[Change detection data]
^^^^^^^^^^^^^^^^
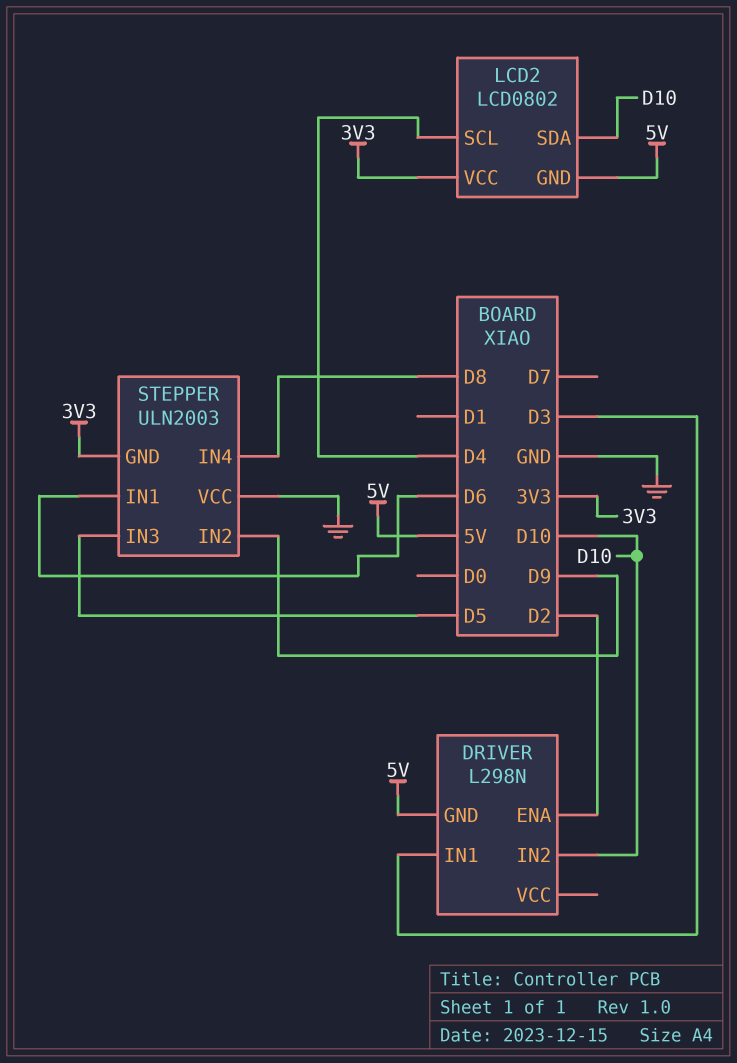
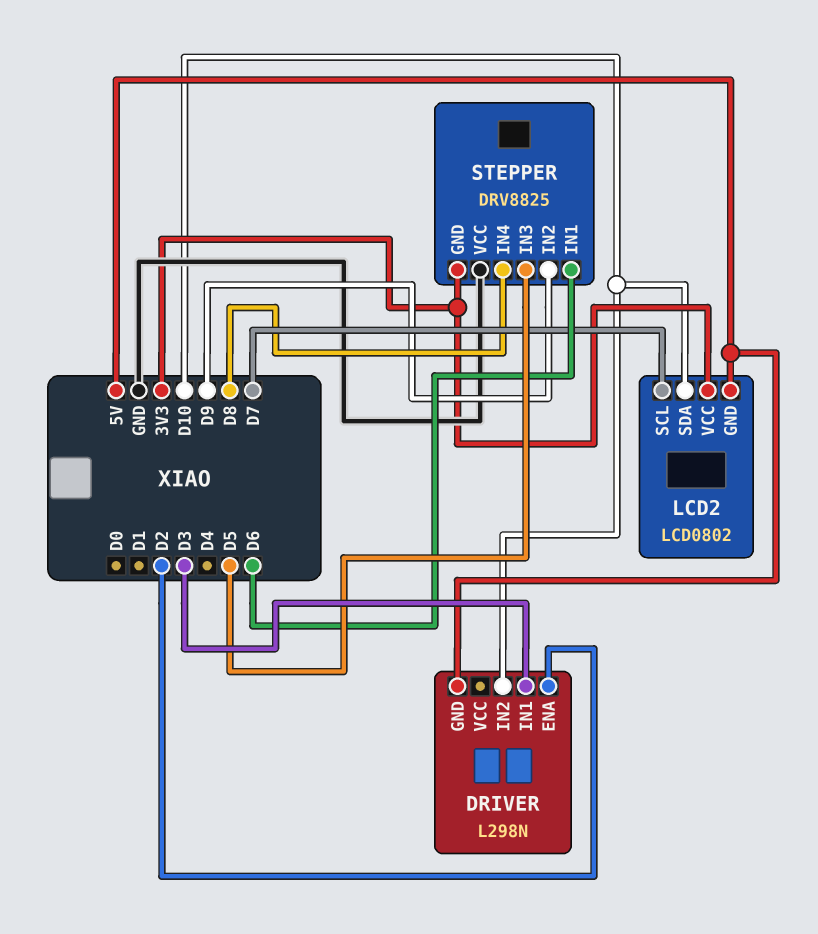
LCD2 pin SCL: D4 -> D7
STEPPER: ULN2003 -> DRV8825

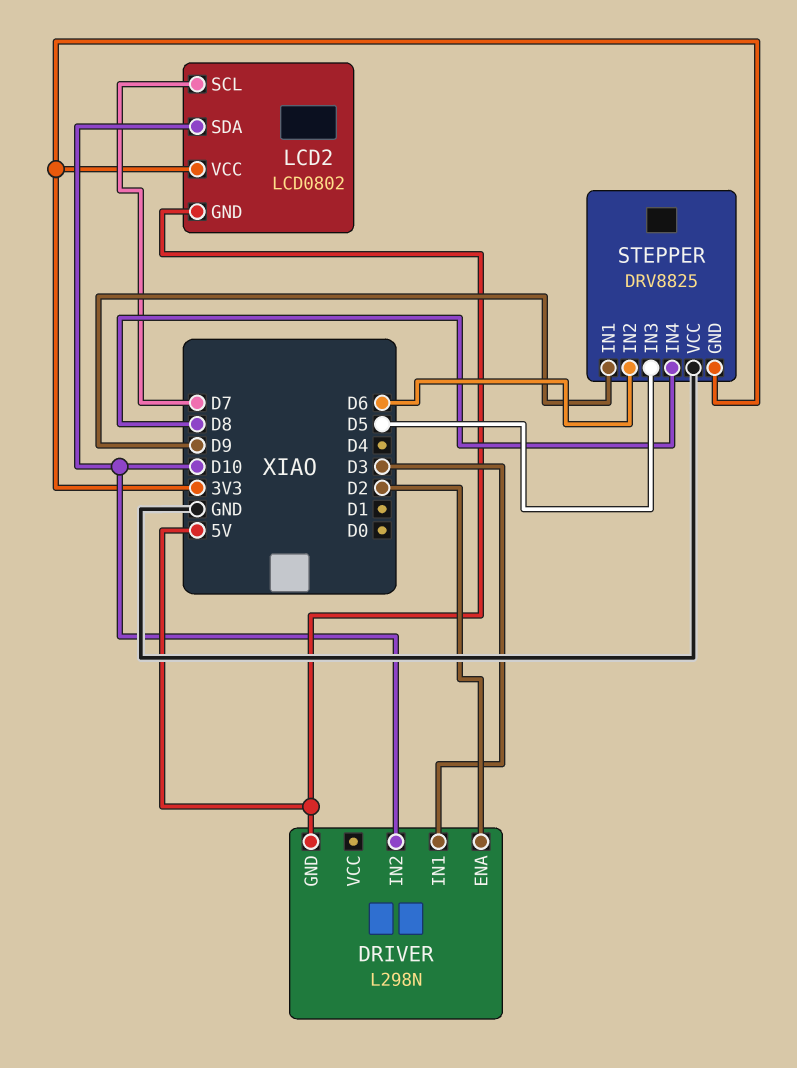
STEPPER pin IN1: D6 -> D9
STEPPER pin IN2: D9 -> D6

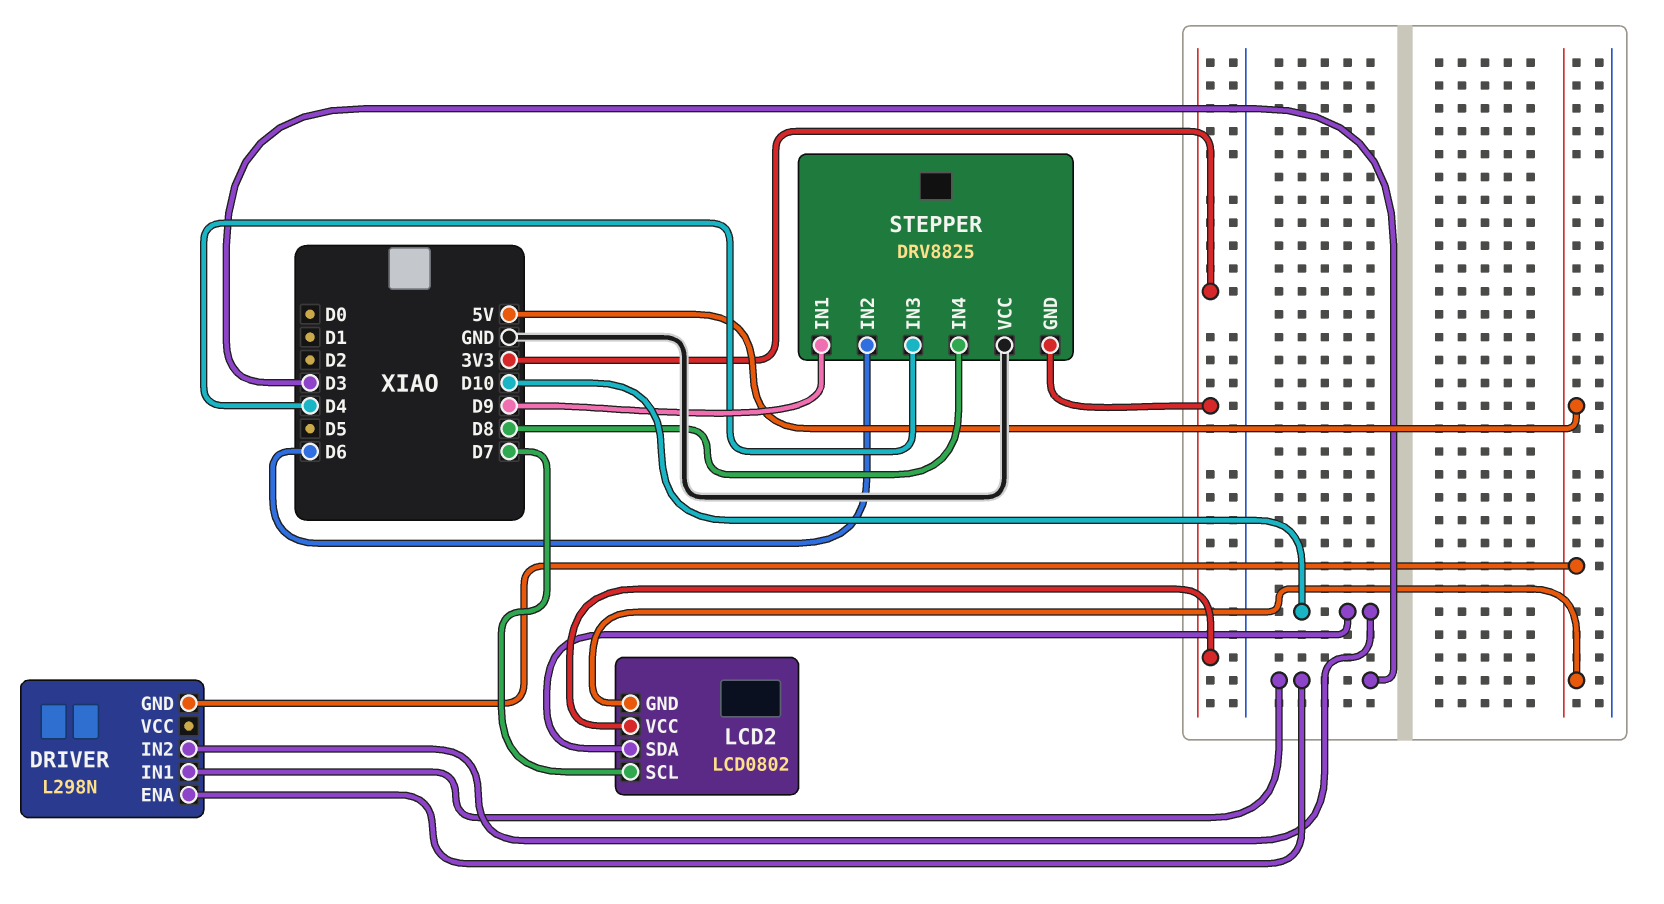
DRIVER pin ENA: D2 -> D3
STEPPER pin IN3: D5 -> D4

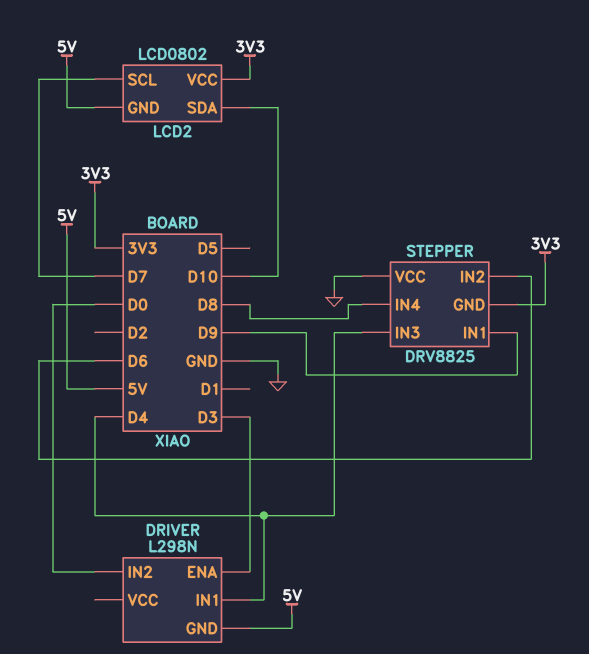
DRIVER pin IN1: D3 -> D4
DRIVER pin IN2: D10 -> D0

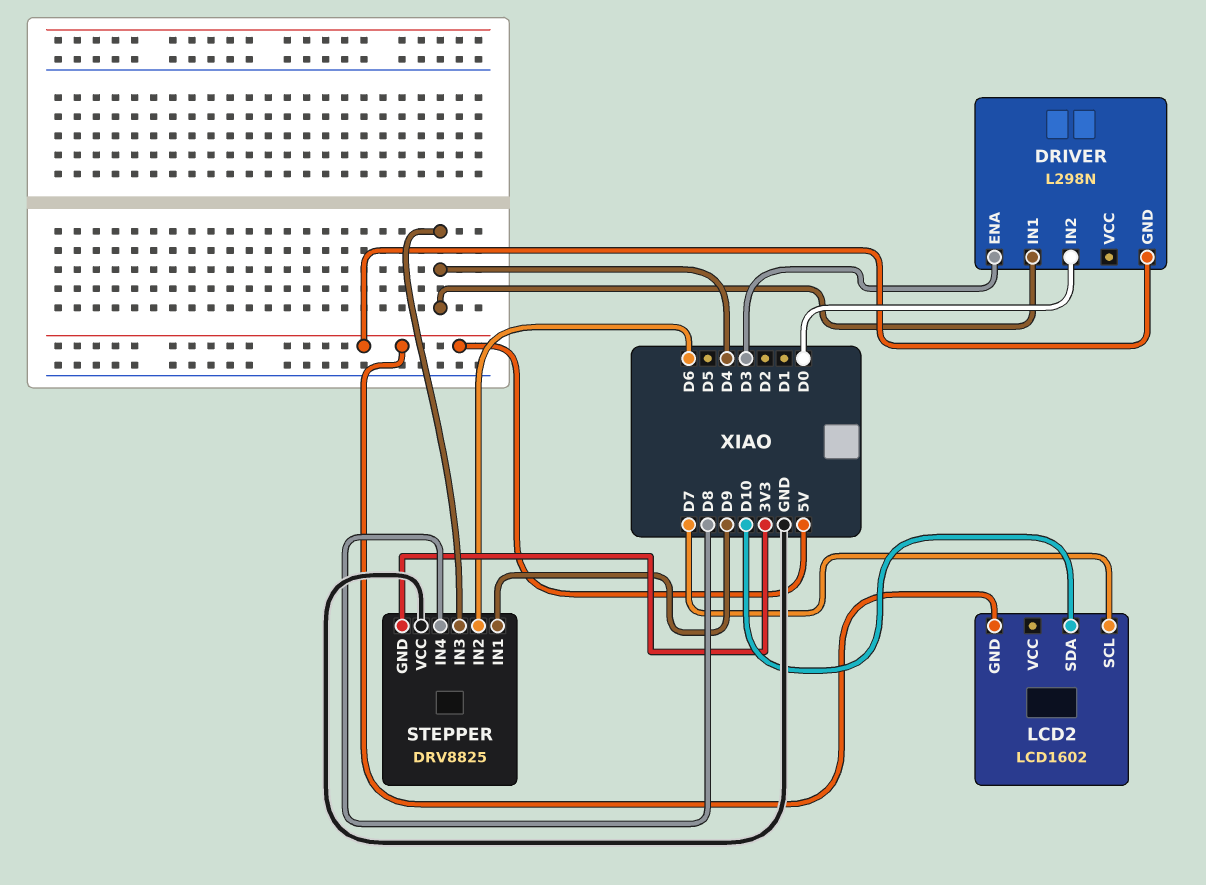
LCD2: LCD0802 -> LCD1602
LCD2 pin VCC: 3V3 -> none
^^^^^^^^^^^^^^^^
*ASSIGNMENT*. Wherever a line above contains "STEPPER", copy that line.

*RESPONSE*.
STEPPER: ULN2003 -> DRV8825
STEPPER pin IN1: D6 -> D9
STEPPER pin IN2: D9 -> D6
STEPPER pin IN3: D5 -> D4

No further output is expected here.